### [Stated goal]
Please reproduce each line of the records below word for word, leaving out the pictures.

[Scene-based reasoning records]
________________________

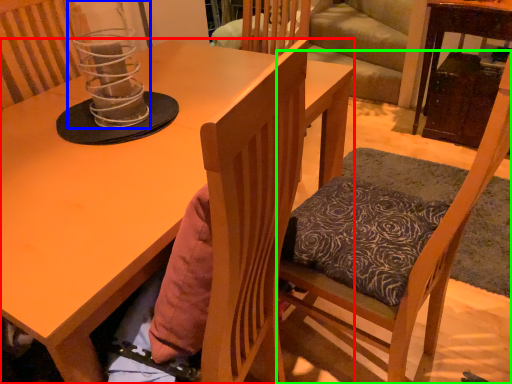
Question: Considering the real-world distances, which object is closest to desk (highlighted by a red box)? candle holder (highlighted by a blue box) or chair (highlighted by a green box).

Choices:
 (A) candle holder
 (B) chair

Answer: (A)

________________________

### [Written response]
Question: Considering the real-world distances, which object is closest to desk (highlighted by a red box)? candle holder (highlighted by a blue box) or chair (highlighted by a green box).

Choices:
 (A) candle holder
 (B) chair

Answer: (A)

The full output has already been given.